** Opening THE DATA block **

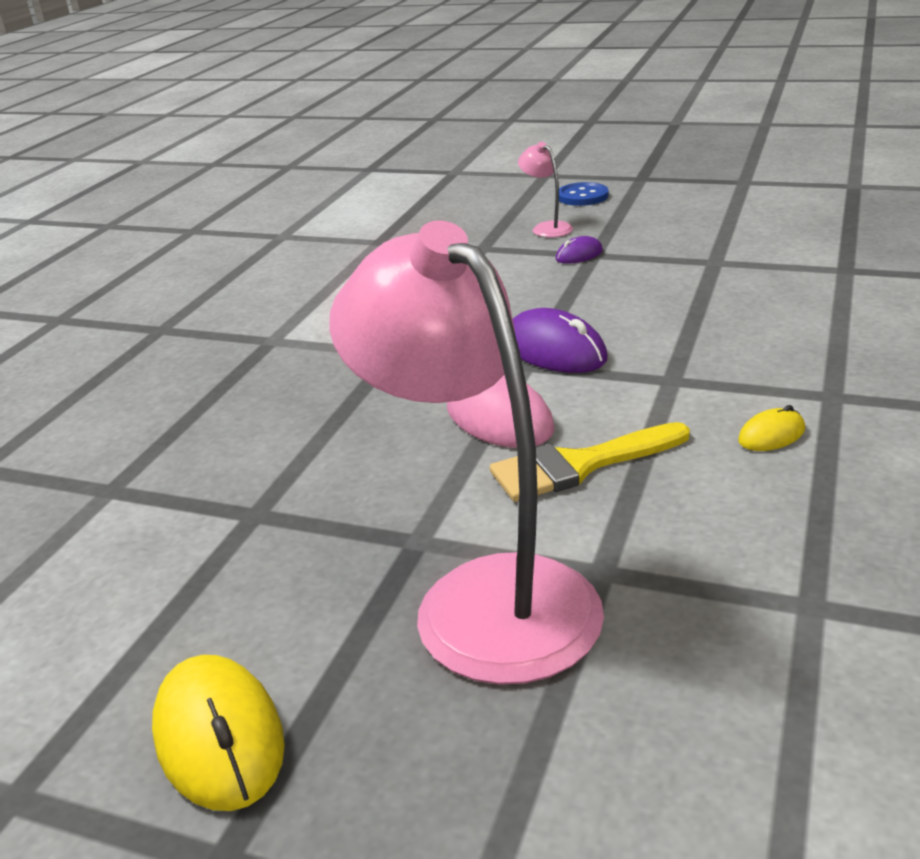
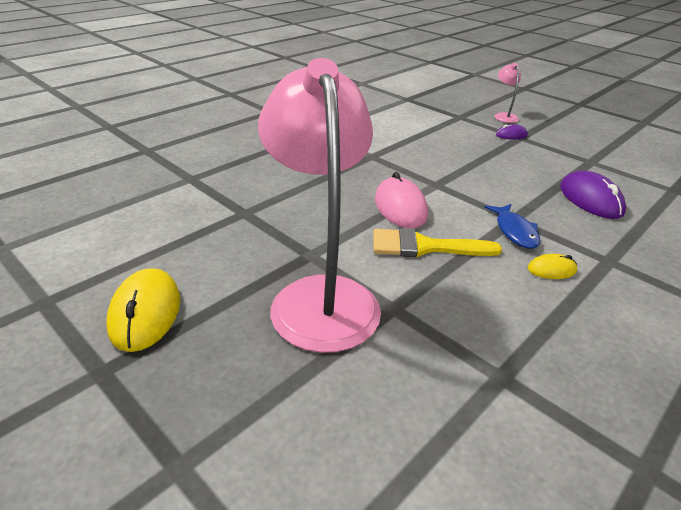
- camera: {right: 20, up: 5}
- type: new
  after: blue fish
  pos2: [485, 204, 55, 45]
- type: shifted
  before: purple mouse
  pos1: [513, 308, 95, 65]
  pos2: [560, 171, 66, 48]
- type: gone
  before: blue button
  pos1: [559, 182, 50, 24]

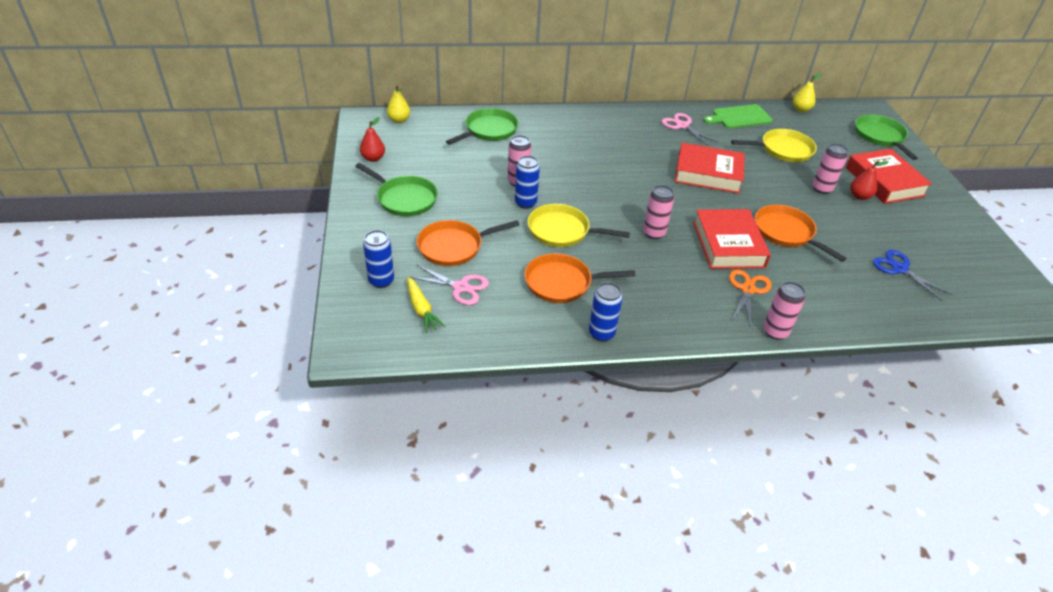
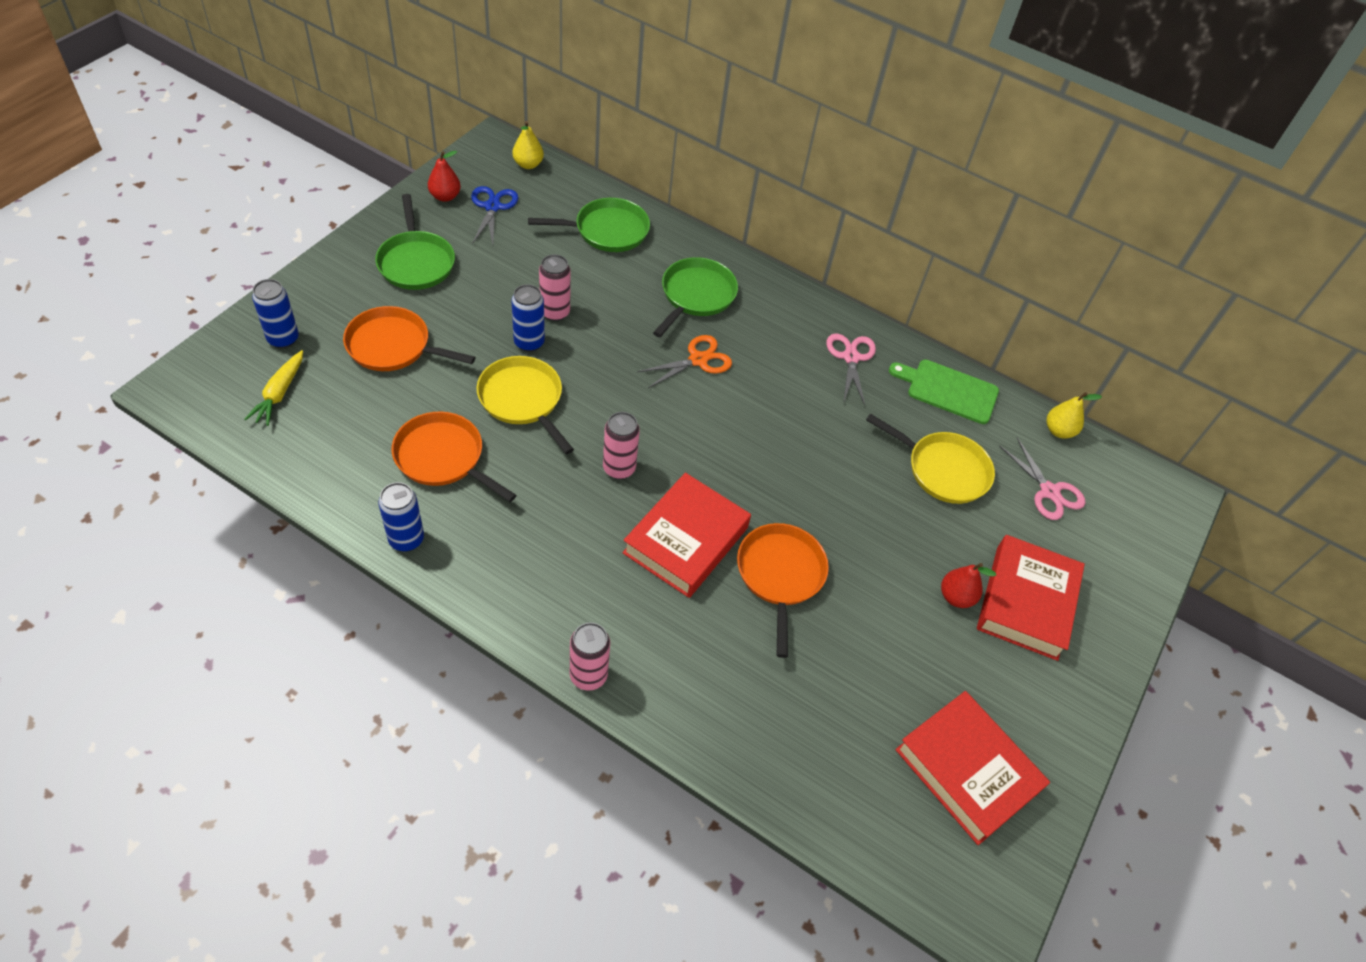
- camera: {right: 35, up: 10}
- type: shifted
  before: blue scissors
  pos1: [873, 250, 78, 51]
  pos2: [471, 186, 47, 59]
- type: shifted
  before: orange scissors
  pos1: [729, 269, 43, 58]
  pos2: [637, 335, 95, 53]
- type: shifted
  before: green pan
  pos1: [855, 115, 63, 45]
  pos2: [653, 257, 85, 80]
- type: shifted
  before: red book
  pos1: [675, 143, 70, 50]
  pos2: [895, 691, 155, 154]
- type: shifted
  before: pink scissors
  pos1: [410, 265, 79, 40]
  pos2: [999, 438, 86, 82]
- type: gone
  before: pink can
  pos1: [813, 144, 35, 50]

** Closing THE DATA block **

| TASK REQUIREMENTS |
Set the listing down exactly, without its pictures.

| ANSWER FOR THE TASK |
- camera: {right: 20, up: 5}
- type: new
  after: blue fish
  pos2: [485, 204, 55, 45]
- type: shifted
  before: purple mouse
  pos1: [513, 308, 95, 65]
  pos2: [560, 171, 66, 48]
- type: gone
  before: blue button
  pos1: [559, 182, 50, 24]

- camera: {right: 35, up: 10}
- type: shifted
  before: blue scissors
  pos1: [873, 250, 78, 51]
  pos2: [471, 186, 47, 59]
- type: shifted
  before: orange scissors
  pos1: [729, 269, 43, 58]
  pos2: [637, 335, 95, 53]
- type: shifted
  before: green pan
  pos1: [855, 115, 63, 45]
  pos2: [653, 257, 85, 80]
- type: shifted
  before: red book
  pos1: [675, 143, 70, 50]
  pos2: [895, 691, 155, 154]
- type: shifted
  before: pink scissors
  pos1: [410, 265, 79, 40]
  pos2: [999, 438, 86, 82]
- type: gone
  before: pink can
  pos1: [813, 144, 35, 50]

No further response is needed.